# [Try it]
Output exactly the lines that run from the top of the entries to the line holding "IMU1: LSM6DS3 -> ADXL345", including both of those lines.

'''

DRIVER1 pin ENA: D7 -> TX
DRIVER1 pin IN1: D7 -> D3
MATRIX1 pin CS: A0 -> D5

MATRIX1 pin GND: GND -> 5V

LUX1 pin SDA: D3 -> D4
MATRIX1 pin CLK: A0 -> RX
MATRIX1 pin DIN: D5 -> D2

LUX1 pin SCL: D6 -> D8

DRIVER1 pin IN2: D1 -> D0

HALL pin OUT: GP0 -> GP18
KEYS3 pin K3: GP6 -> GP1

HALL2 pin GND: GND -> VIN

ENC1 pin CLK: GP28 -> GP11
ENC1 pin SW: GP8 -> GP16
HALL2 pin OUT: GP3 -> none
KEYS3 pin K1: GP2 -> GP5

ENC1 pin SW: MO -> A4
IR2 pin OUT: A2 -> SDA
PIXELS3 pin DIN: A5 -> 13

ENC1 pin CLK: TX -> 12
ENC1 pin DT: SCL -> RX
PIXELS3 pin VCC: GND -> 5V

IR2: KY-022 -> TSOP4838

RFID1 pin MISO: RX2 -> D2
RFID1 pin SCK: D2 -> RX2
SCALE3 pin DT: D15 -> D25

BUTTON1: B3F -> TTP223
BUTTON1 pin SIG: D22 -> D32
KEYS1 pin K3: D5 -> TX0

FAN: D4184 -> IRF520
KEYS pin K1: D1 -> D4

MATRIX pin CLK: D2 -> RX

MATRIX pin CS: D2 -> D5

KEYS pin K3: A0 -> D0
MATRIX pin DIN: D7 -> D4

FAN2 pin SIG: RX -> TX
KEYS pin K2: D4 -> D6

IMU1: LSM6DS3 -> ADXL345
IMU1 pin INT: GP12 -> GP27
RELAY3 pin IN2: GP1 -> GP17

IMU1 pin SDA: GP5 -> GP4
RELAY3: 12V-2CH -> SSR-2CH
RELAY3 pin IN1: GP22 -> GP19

'''

# [Answer to the exercise]
DRIVER1 pin ENA: D7 -> TX
DRIVER1 pin IN1: D7 -> D3
MATRIX1 pin CS: A0 -> D5

MATRIX1 pin GND: GND -> 5V

LUX1 pin SDA: D3 -> D4
MATRIX1 pin CLK: A0 -> RX
MATRIX1 pin DIN: D5 -> D2

LUX1 pin SCL: D6 -> D8

DRIVER1 pin IN2: D1 -> D0

HALL pin OUT: GP0 -> GP18
KEYS3 pin K3: GP6 -> GP1

HALL2 pin GND: GND -> VIN

ENC1 pin CLK: GP28 -> GP11
ENC1 pin SW: GP8 -> GP16
HALL2 pin OUT: GP3 -> none
KEYS3 pin K1: GP2 -> GP5

ENC1 pin SW: MO -> A4
IR2 pin OUT: A2 -> SDA
PIXELS3 pin DIN: A5 -> 13

ENC1 pin CLK: TX -> 12
ENC1 pin DT: SCL -> RX
PIXELS3 pin VCC: GND -> 5V

IR2: KY-022 -> TSOP4838

RFID1 pin MISO: RX2 -> D2
RFID1 pin SCK: D2 -> RX2
SCALE3 pin DT: D15 -> D25

BUTTON1: B3F -> TTP223
BUTTON1 pin SIG: D22 -> D32
KEYS1 pin K3: D5 -> TX0

FAN: D4184 -> IRF520
KEYS pin K1: D1 -> D4

MATRIX pin CLK: D2 -> RX

MATRIX pin CS: D2 -> D5

KEYS pin K3: A0 -> D0
MATRIX pin DIN: D7 -> D4

FAN2 pin SIG: RX -> TX
KEYS pin K2: D4 -> D6

IMU1: LSM6DS3 -> ADXL345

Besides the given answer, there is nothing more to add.